* What to produce *
Your answer must be the exact lines from the one holding "red line: (56, 80) -> (90, 75), moved" through the last line of the records below, with no pictures.

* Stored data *
══════

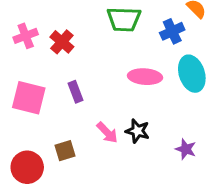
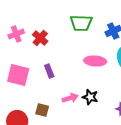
pink arrow: (107, 133) -> (70, 98), turned -63
brown square: (65, 151) -> (42, 110), turned 32

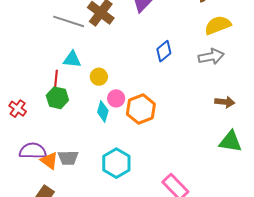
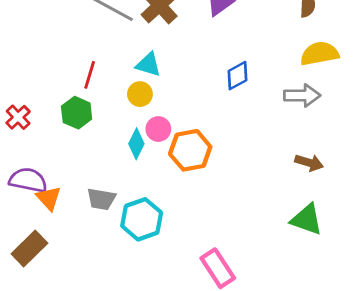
cyan triangle: (72, 59) -> (148, 65), moved
red line: (56, 80) -> (90, 75), moved
gray trapezoid: (68, 158) -> (101, 199), moved

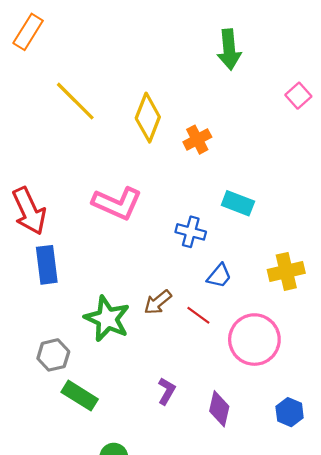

══════

* Answer box *
red line: (56, 80) -> (90, 75), moved
gray trapezoid: (68, 158) -> (101, 199), moved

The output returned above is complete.